The line containing "STEPPER pin IN1: D32 -> TX0" marks the start of the required copy, which runs to the final line of the entries; return those lines exactly, without any pictures.

Stored data entries
┌────────
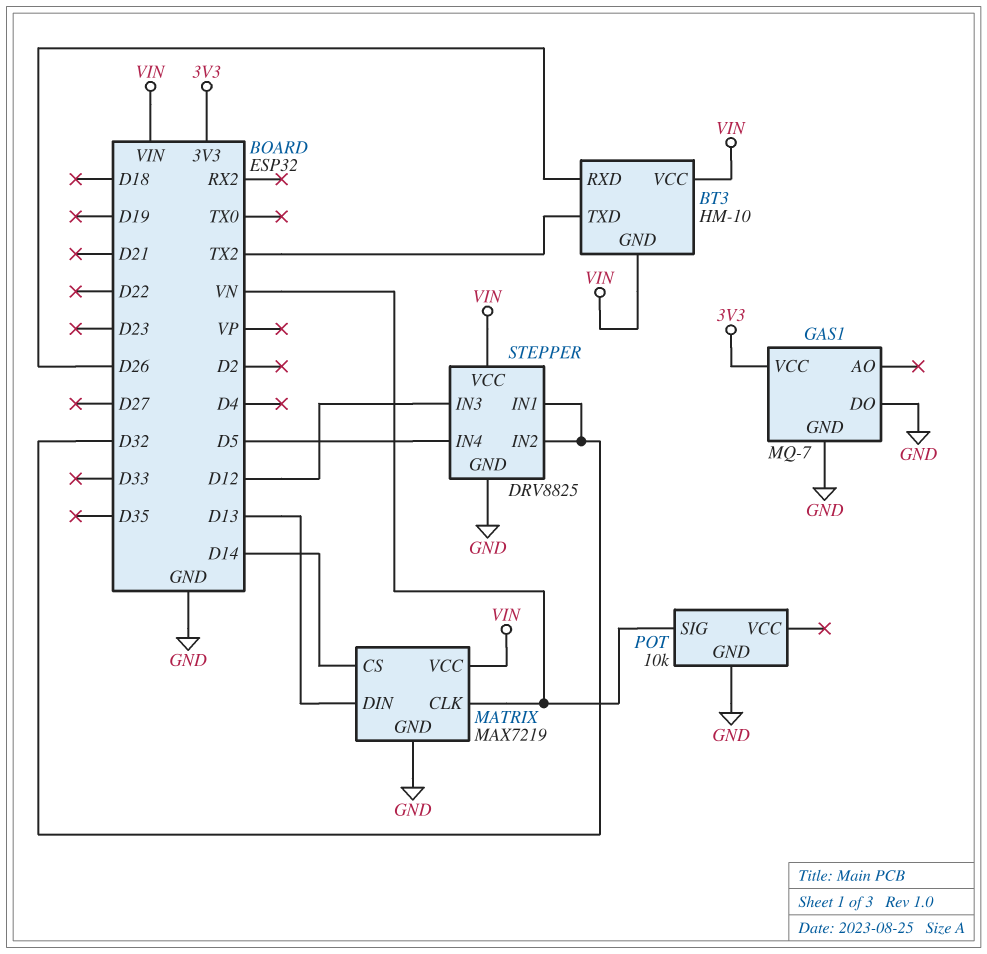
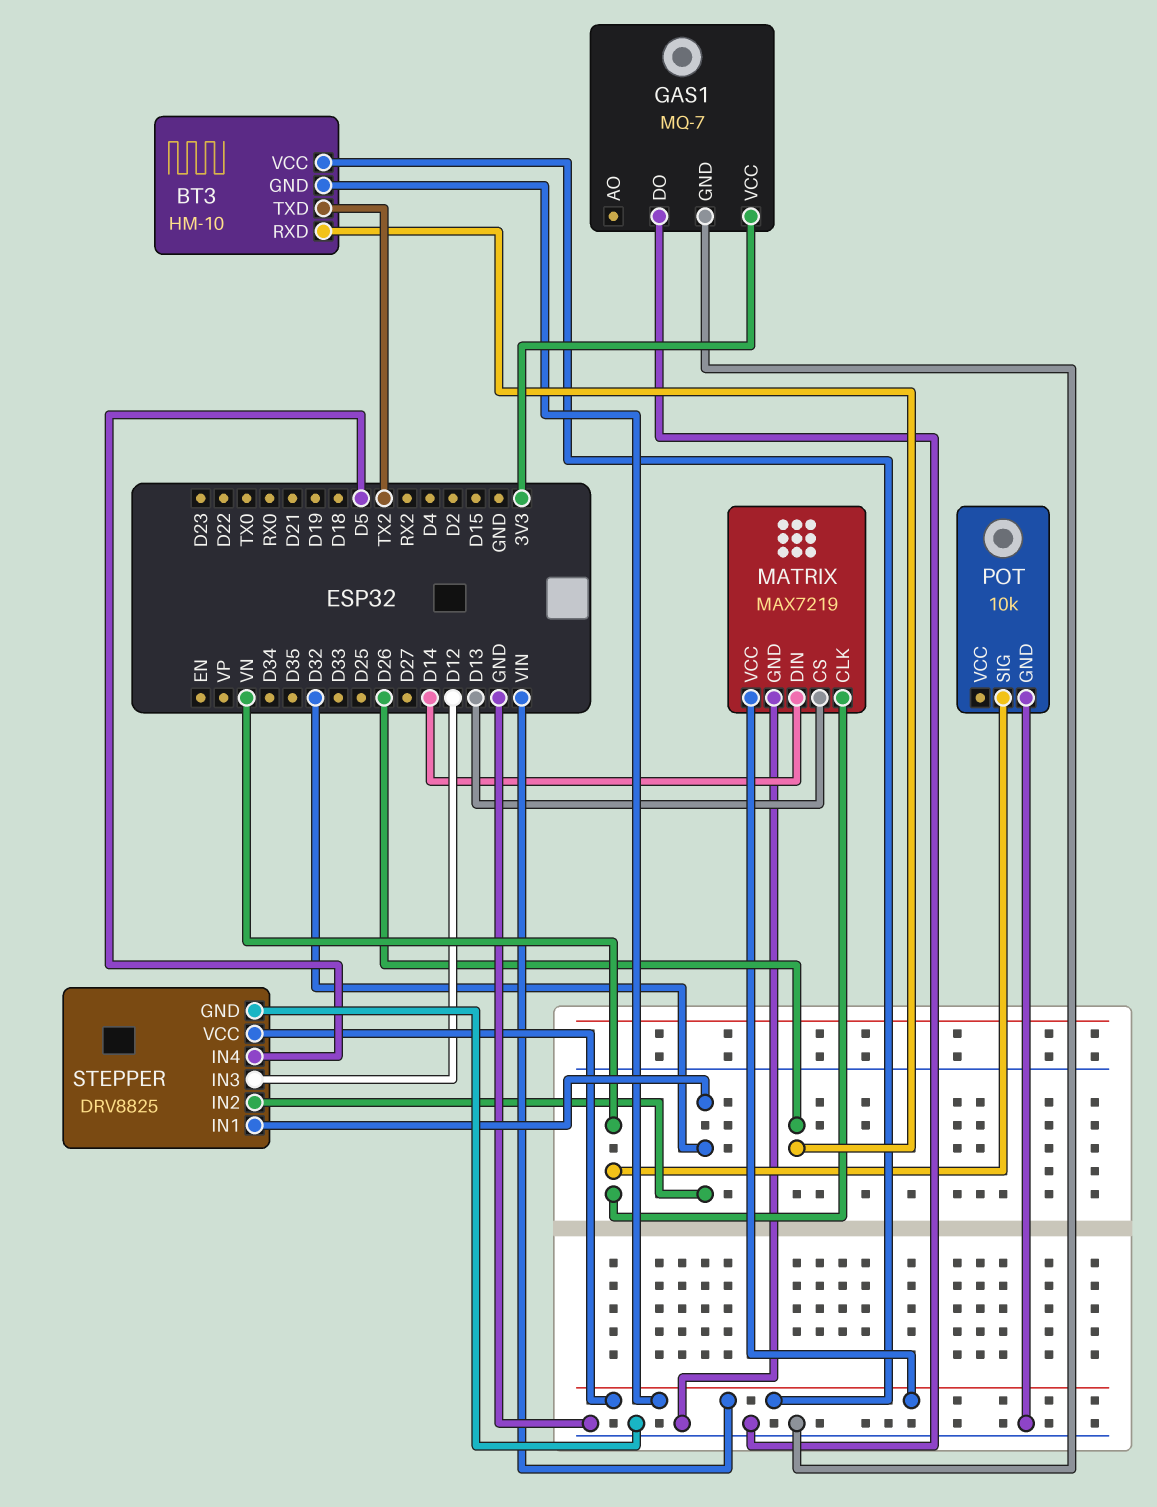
MATRIX pin CS: D14 -> D13
MATRIX pin DIN: D13 -> D14

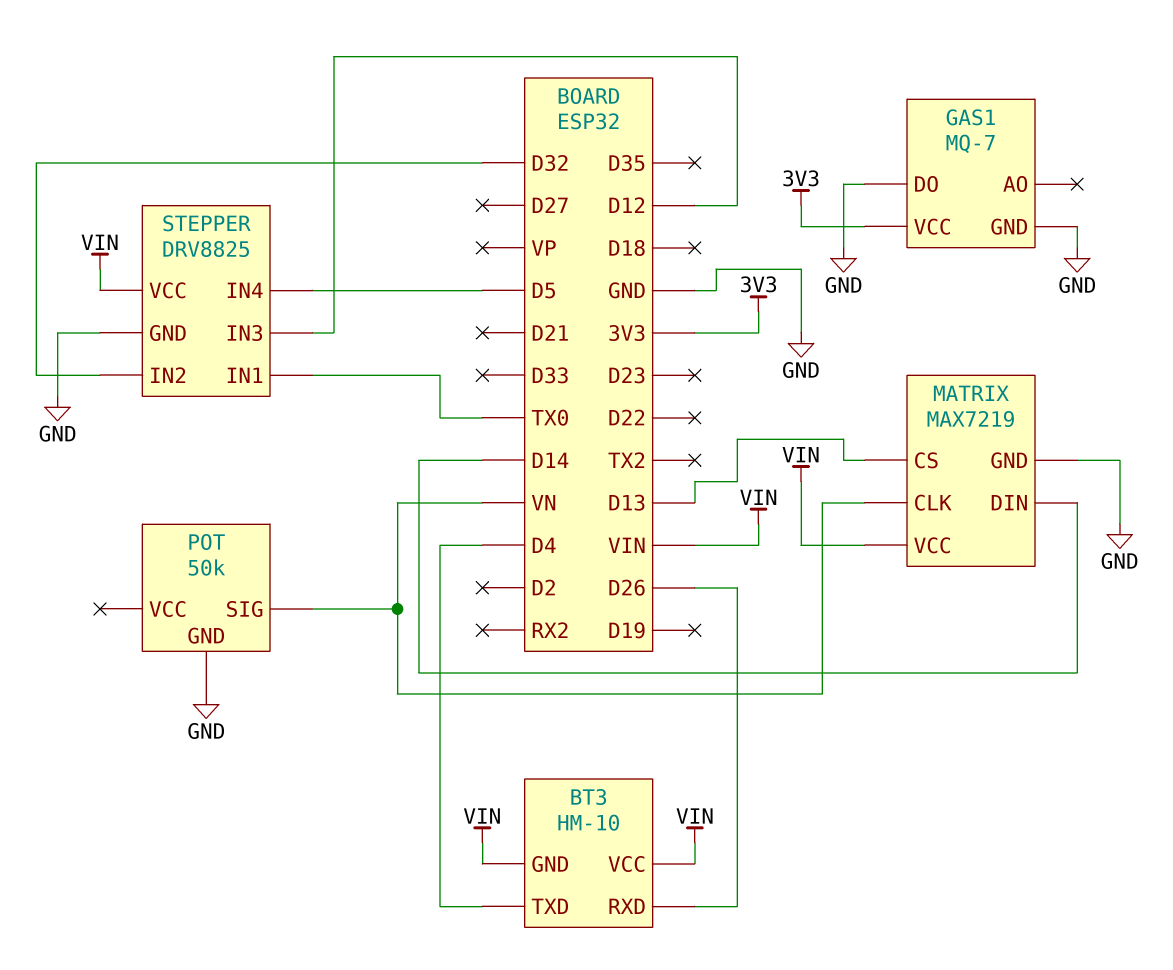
BT3 pin TXD: TX2 -> D4
POT: 10k -> 50k
STEPPER pin IN1: D32 -> TX0

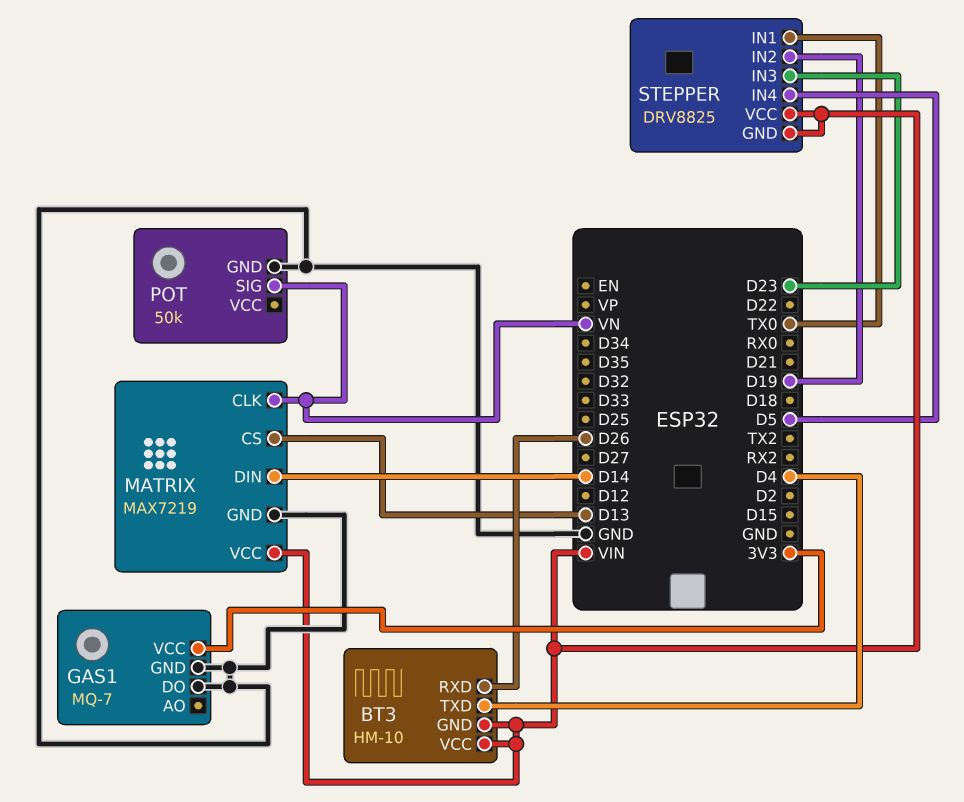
STEPPER pin GND: GND -> VIN
STEPPER pin IN2: D32 -> D19
STEPPER pin IN3: D12 -> D23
└────────
**Finished exercise:**
STEPPER pin IN1: D32 -> TX0

STEPPER pin GND: GND -> VIN
STEPPER pin IN2: D32 -> D19
STEPPER pin IN3: D12 -> D23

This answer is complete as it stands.